EXERCISE ::
Could you rewrite every line of the listing below with "screenshot" changed to "image" and nothing else altered, leaving out the pictures?

RECORDS SUPPLIED ::

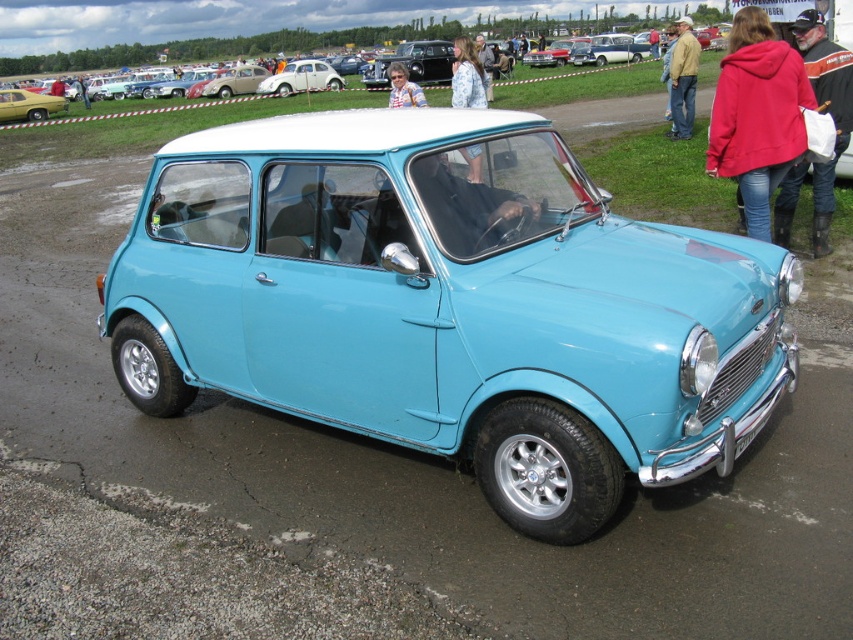
You are standing at the car show and want to take a photo of the vintage Mini Cooper. The camera you have can focus on objects up to 40 meters away. Is the point at coordinates point (368, 77) within the camera focus range?

The point at coordinates point (368, 77) is 36.75 meters from the viewer, which is within the camera focus range of up to 40 meters. Therefore, the camera can focus on that point.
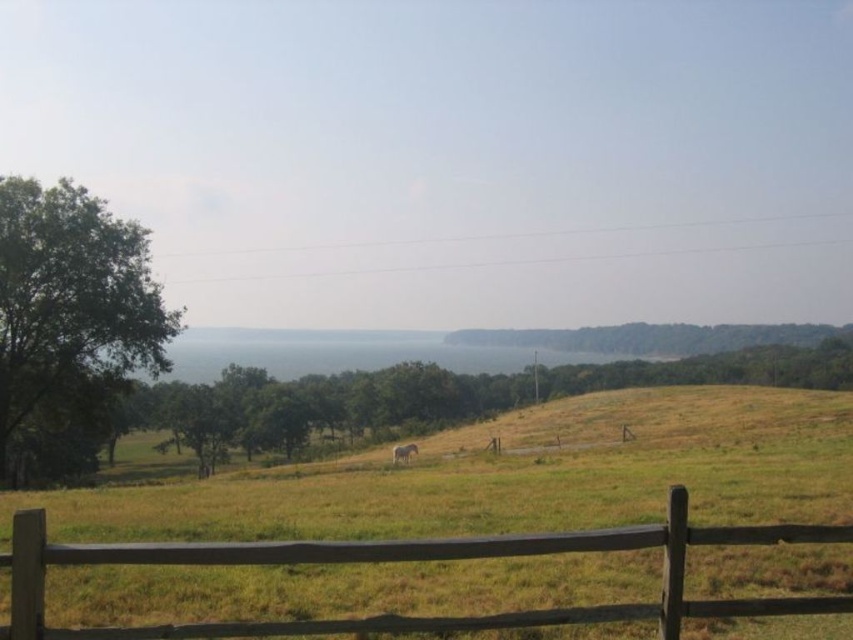
You are a photographer standing at the edge of the field near the wooden fence. You want to capture a photo of the brown textured horse at center and the green leafy tree at left in the same frame. Given that your camera has a maximum focus range of 15 meters, will both subjects be in focus?

The green leafy tree at left is 15.50 meters away from the brown textured horse at center. Since the camera can focus up to 15 meters, the distance between them exceeds the focus range. Therefore, both subjects cannot be in focus simultaneously.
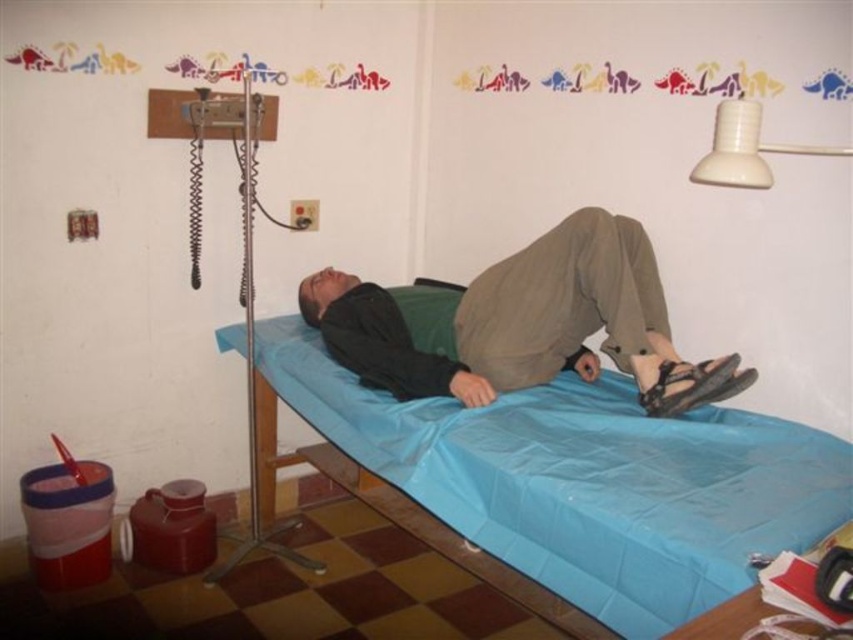
Describe the element at coordinates (583, 481) in the screenshot. I see `blue fabric mattress at center` at that location.

Based on the photo, is blue fabric mattress at center above white plastic lamp at upper right?

No, blue fabric mattress at center is not above white plastic lamp at upper right.

I want to click on blue fabric mattress at center, so click(x=583, y=481).

Locate an element on the screen. The image size is (853, 640). blue fabric mattress at center is located at coordinates (583, 481).

Can you confirm if blue fabric mattress at center is positioned to the right of brown matte pants at center?

No, blue fabric mattress at center is not to the right of brown matte pants at center.

Which is above, blue fabric mattress at center or brown matte pants at center?

brown matte pants at center is higher up.

Is point (708, 563) farther from camera compared to point (651, 259)?

That is False.

The width and height of the screenshot is (853, 640). Identify the location of blue fabric mattress at center. (583, 481).

Can you confirm if brown matte pants at center is positioned to the left of white plastic lamp at upper right?

Yes, brown matte pants at center is to the left of white plastic lamp at upper right.

Between brown matte pants at center and white plastic lamp at upper right, which one appears on the left side from the viewer's perspective?

brown matte pants at center

At what (x,y) coordinates should I click in order to perform the action: click on brown matte pants at center. Please return your answer as a coordinate pair (x, y). The width and height of the screenshot is (853, 640). Looking at the image, I should click on coord(521,323).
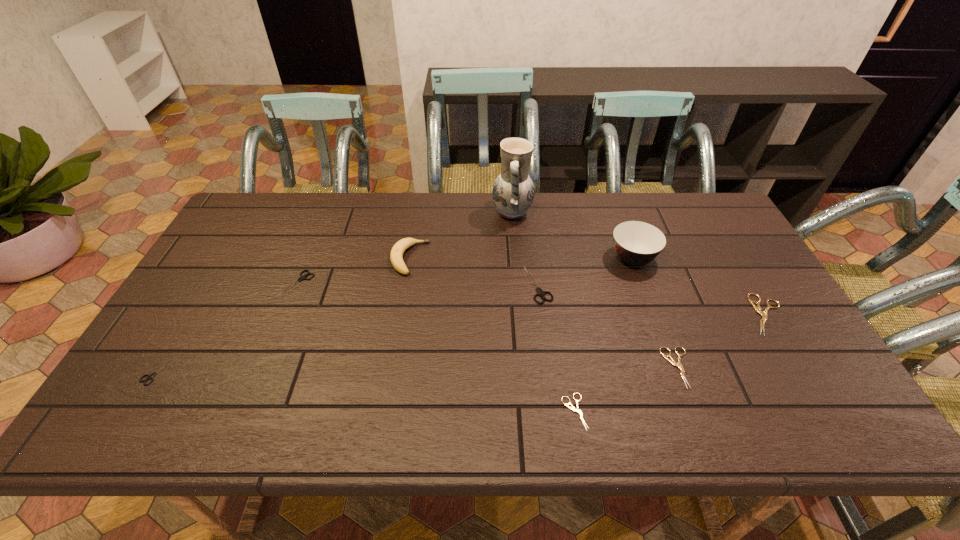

RESPONSE TO THIS EXERCISE ::
You are standing at the car show and want to take a photo of the vintage Mini Cooper. The camera you have can focus on objects up to 40 meters away. Is the point at coordinates point (368, 77) within the camera focus range?

The point at coordinates point (368, 77) is 36.75 meters from the viewer, which is within the camera focus range of up to 40 meters. Therefore, the camera can focus on that point.
You are a photographer standing at the edge of the field near the wooden fence. You want to capture a photo of the brown textured horse at center and the green leafy tree at left in the same frame. Given that your camera has a maximum focus range of 15 meters, will both subjects be in focus?

The green leafy tree at left is 15.50 meters away from the brown textured horse at center. Since the camera can focus up to 15 meters, the distance between them exceeds the focus range. Therefore, both subjects cannot be in focus simultaneously.
Describe the element at coordinates (583, 481) in the image. I see `blue fabric mattress at center` at that location.

Based on the photo, is blue fabric mattress at center above white plastic lamp at upper right?

No, blue fabric mattress at center is not above white plastic lamp at upper right.

I want to click on blue fabric mattress at center, so click(x=583, y=481).

Locate an element on the screen. The image size is (853, 640). blue fabric mattress at center is located at coordinates (583, 481).

Can you confirm if blue fabric mattress at center is positioned to the right of brown matte pants at center?

No, blue fabric mattress at center is not to the right of brown matte pants at center.

Which is above, blue fabric mattress at center or brown matte pants at center?

brown matte pants at center is higher up.

Is point (708, 563) farther from camera compared to point (651, 259)?

That is False.

The width and height of the image is (853, 640). Identify the location of blue fabric mattress at center. (583, 481).

Can you confirm if brown matte pants at center is positioned to the left of white plastic lamp at upper right?

Yes, brown matte pants at center is to the left of white plastic lamp at upper right.

Between brown matte pants at center and white plastic lamp at upper right, which one appears on the left side from the viewer's perspective?

brown matte pants at center

At what (x,y) coordinates should I click in order to perform the action: click on brown matte pants at center. Please return your answer as a coordinate pair (x, y). The width and height of the image is (853, 640). Looking at the image, I should click on coord(521,323).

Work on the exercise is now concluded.